Please output the records below in full, exactly as given, but without the images.

> [Material provided]:
=-=-=
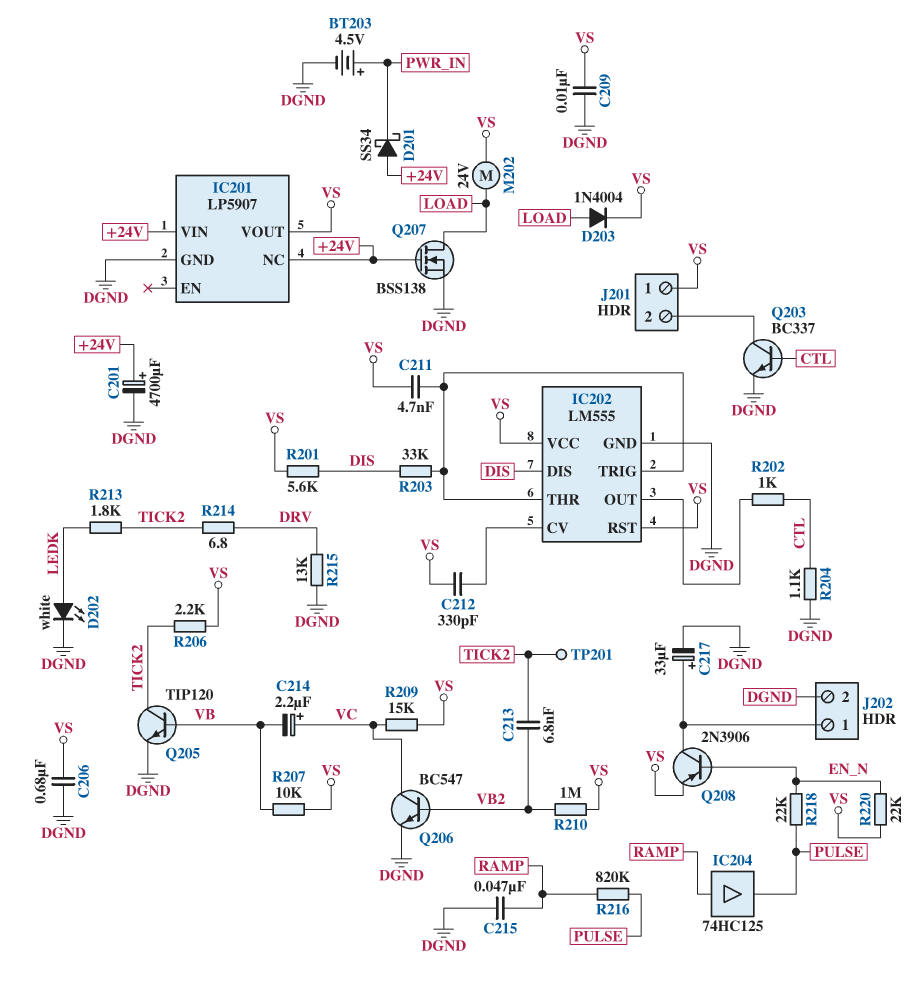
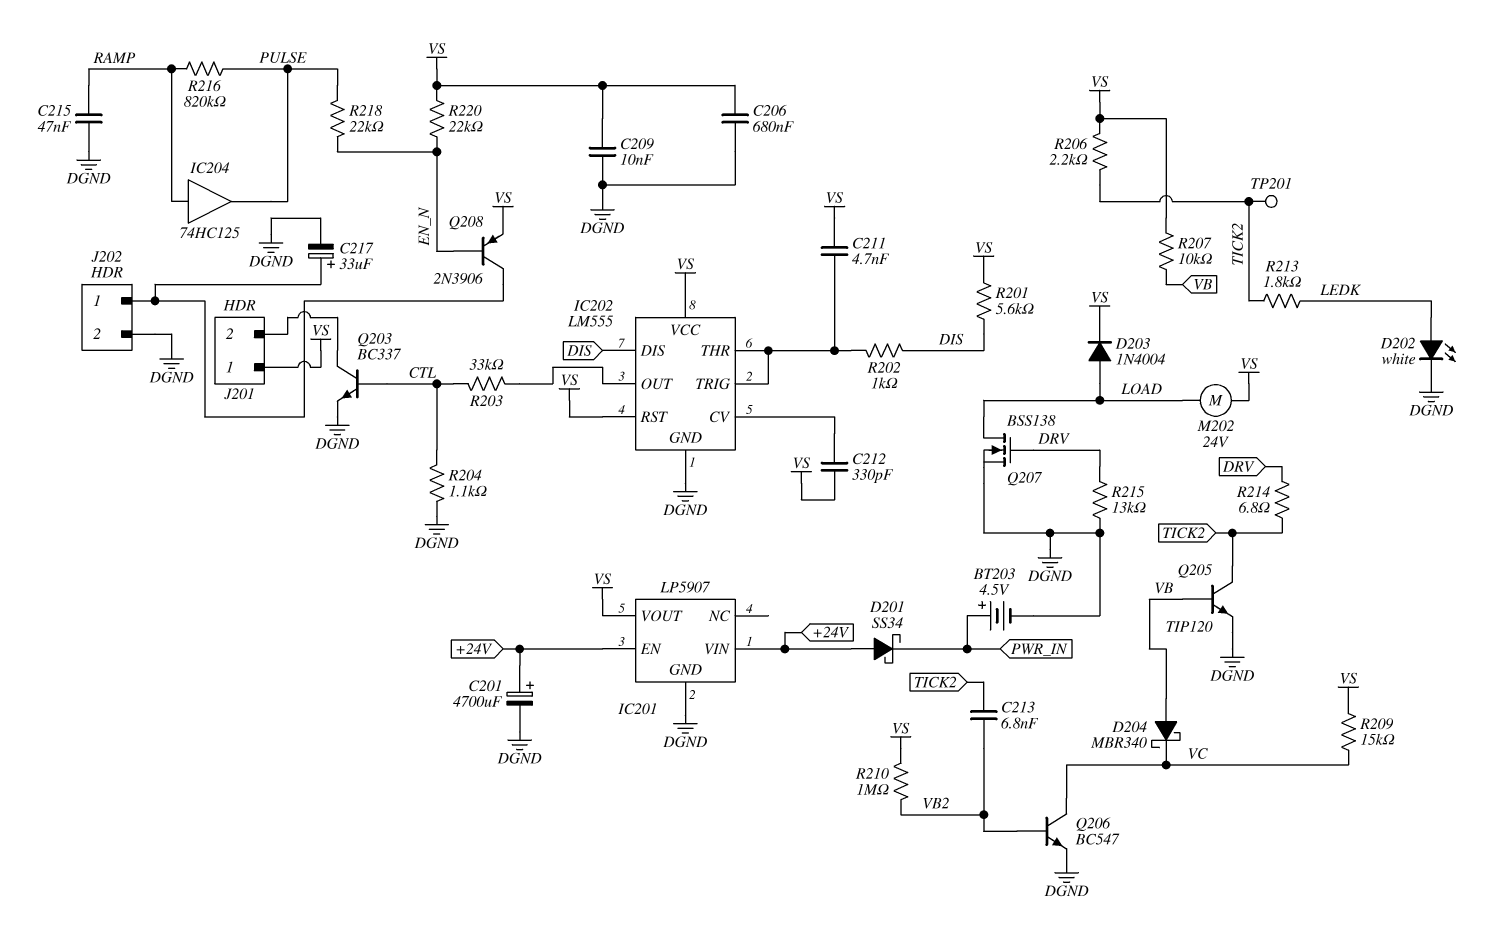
C214: 2.2uF (plus VC, minus VB) -> none
D204: none -> schottky MBR340 (A VB, K VC)
IC201 pin EN: none -> +24V
IC201 pin NC: +24V -> none
Q207: NMOS BSS138 (G +24V, D LOAD, S DGND) -> NMOS BSS138 (G DRV, D LOAD, S DGND)
R202: 1k (CTL, IC202/OUT) -> 1k (DIS, IC202/THR)
R203: 33k (DIS, IC202/THR) -> 33k (CTL, IC202/OUT)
=-=-=
> [Exercise output]:
C214: 2.2uF (plus VC, minus VB) -> none
D204: none -> schottky MBR340 (A VB, K VC)
IC201 pin EN: none -> +24V
IC201 pin NC: +24V -> none
Q207: NMOS BSS138 (G +24V, D LOAD, S DGND) -> NMOS BSS138 (G DRV, D LOAD, S DGND)
R202: 1k (CTL, IC202/OUT) -> 1k (DIS, IC202/THR)
R203: 33k (DIS, IC202/THR) -> 33k (CTL, IC202/OUT)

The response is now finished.